• _ASSIGNMENT_
Please repeat exactly the lines below from the one containing "PIR3 pin OUT: A12 -> B14" down to the one containing "SCALE3 pin GND: 3V3 -> GND", both included, and nothing else.

• _AVAILABLE RECORDS_
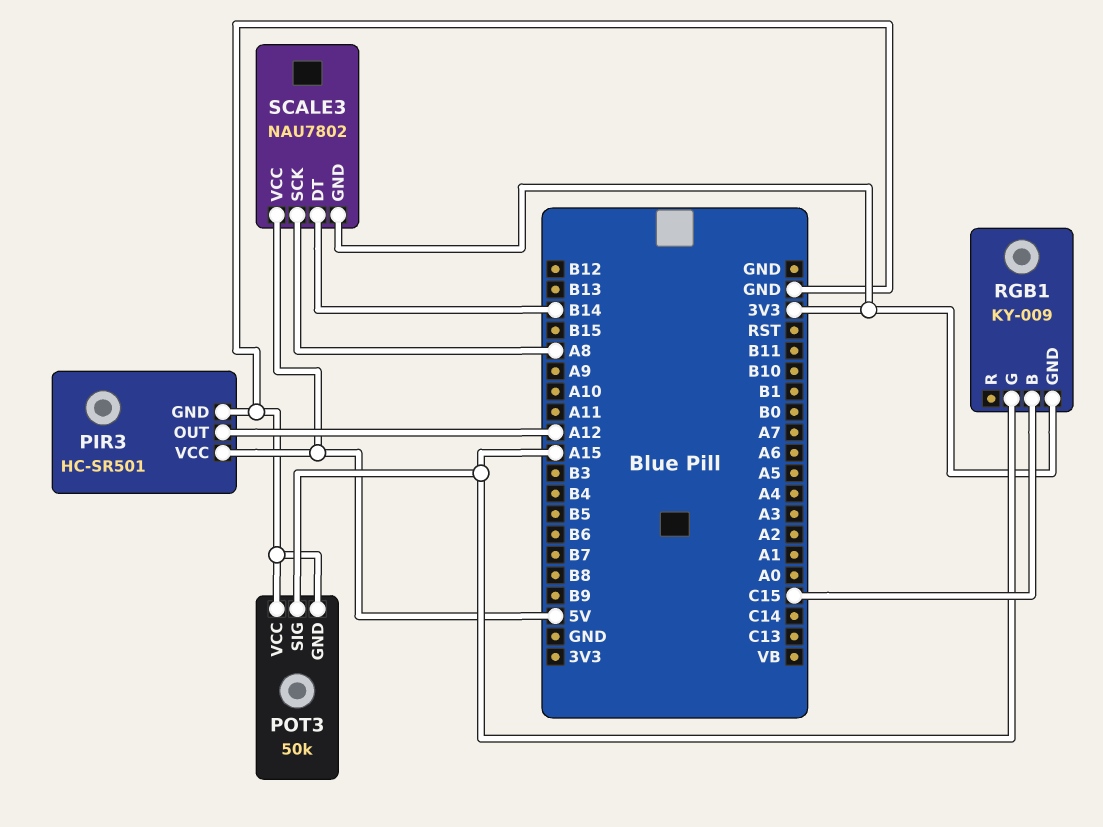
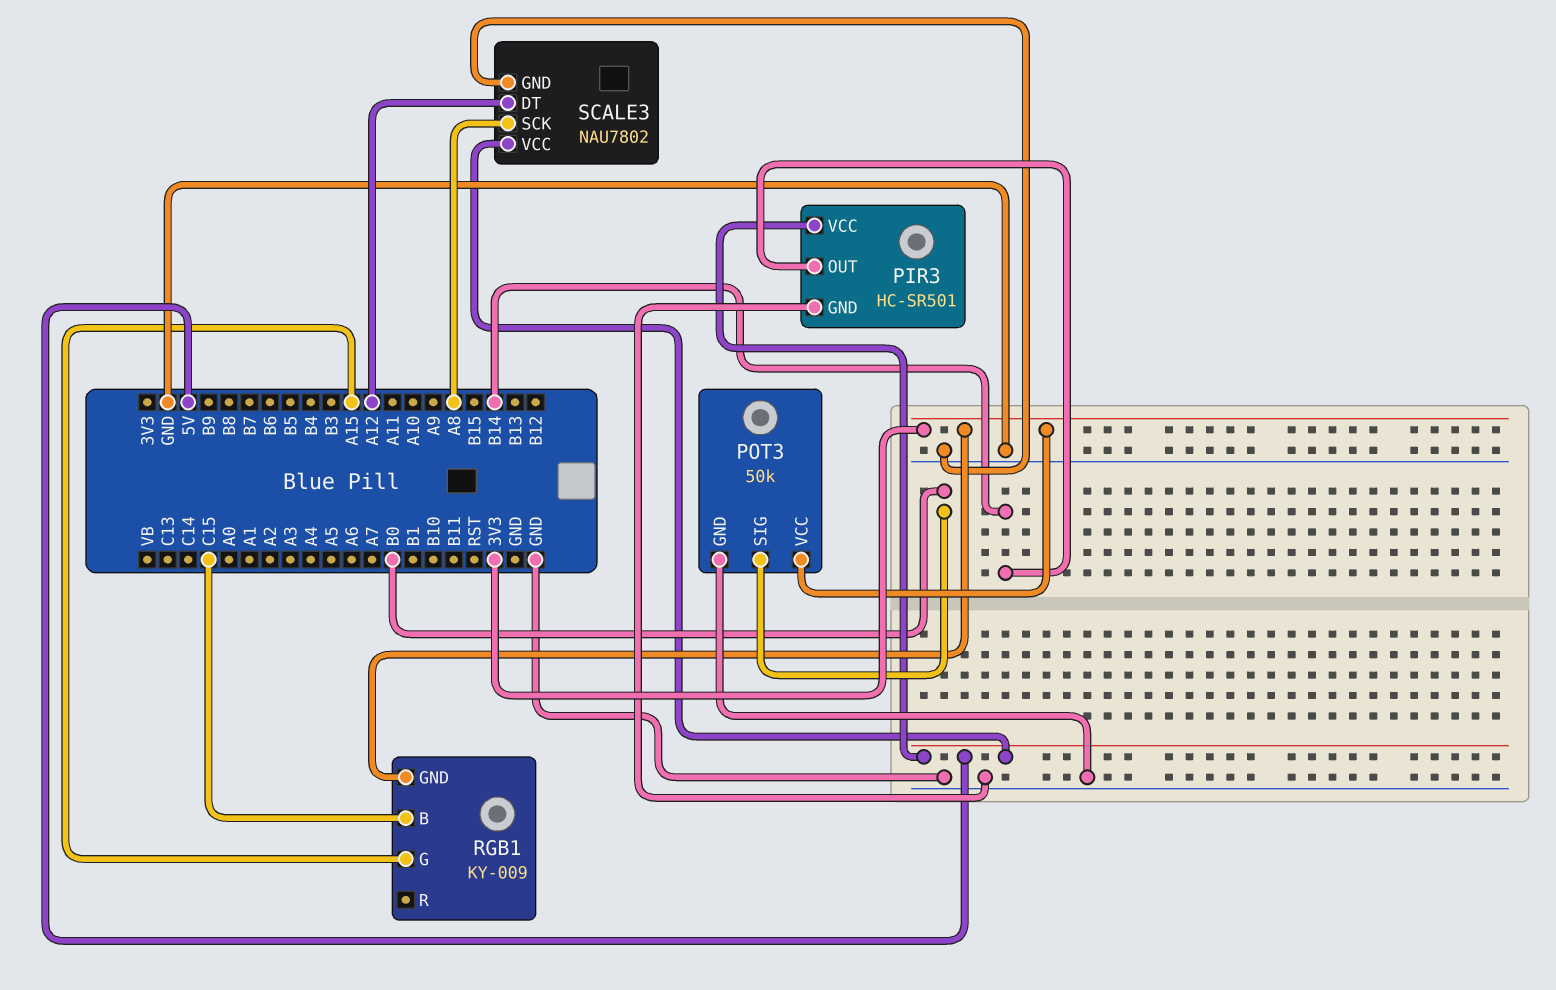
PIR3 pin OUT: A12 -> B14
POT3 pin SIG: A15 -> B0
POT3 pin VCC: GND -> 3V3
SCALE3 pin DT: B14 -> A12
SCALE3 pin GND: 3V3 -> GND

...

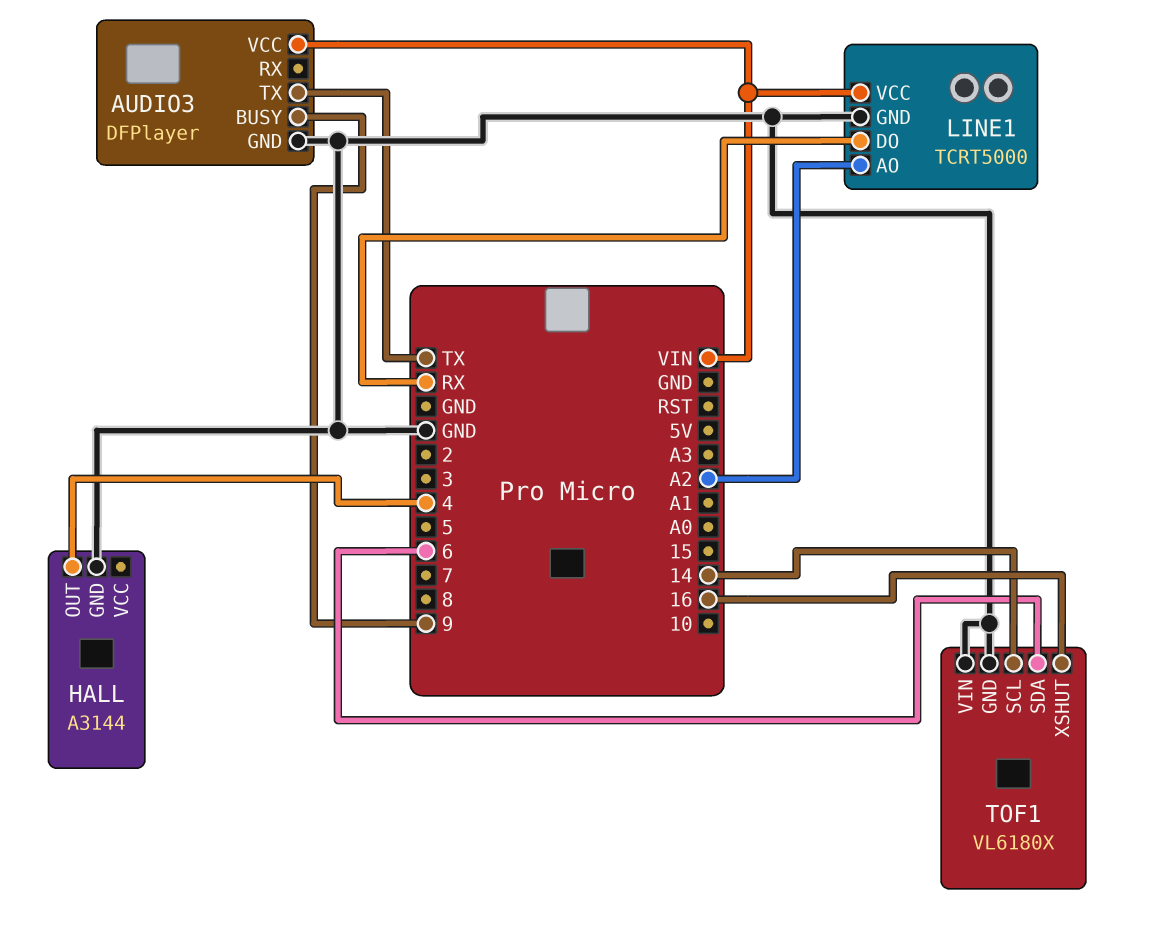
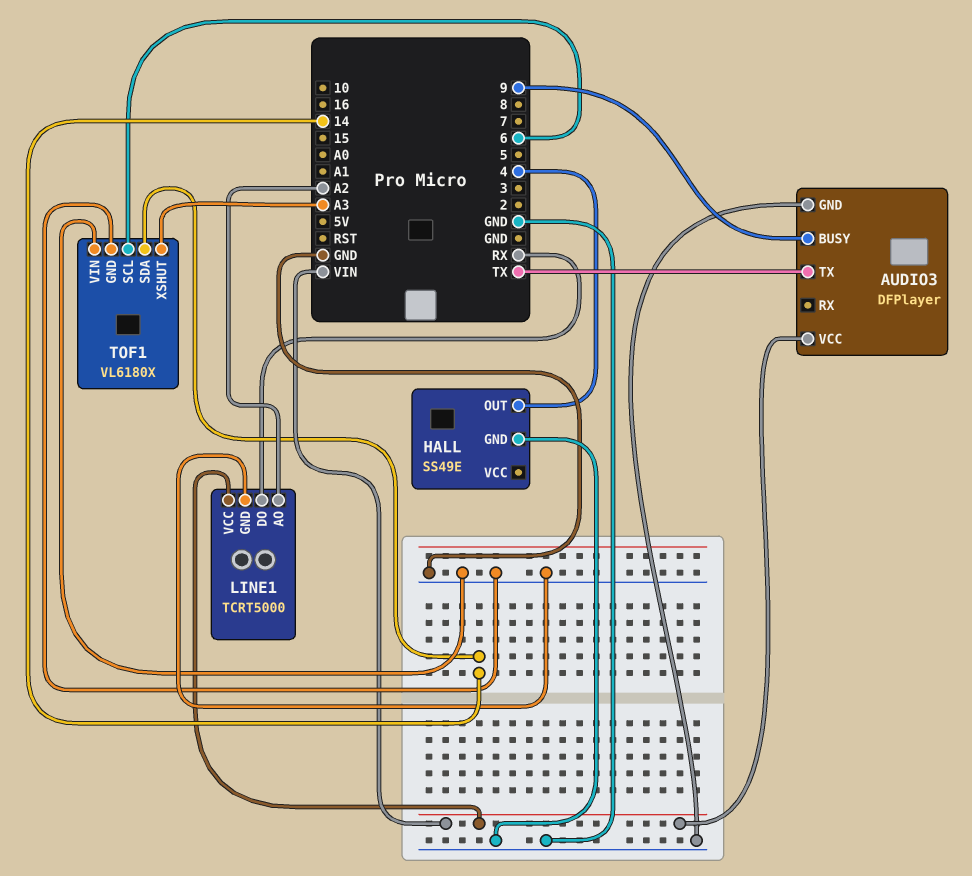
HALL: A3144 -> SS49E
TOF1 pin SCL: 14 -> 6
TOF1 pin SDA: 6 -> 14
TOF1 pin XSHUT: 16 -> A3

• _RESULT OF THE TASK_
PIR3 pin OUT: A12 -> B14
POT3 pin SIG: A15 -> B0
POT3 pin VCC: GND -> 3V3
SCALE3 pin DT: B14 -> A12
SCALE3 pin GND: 3V3 -> GND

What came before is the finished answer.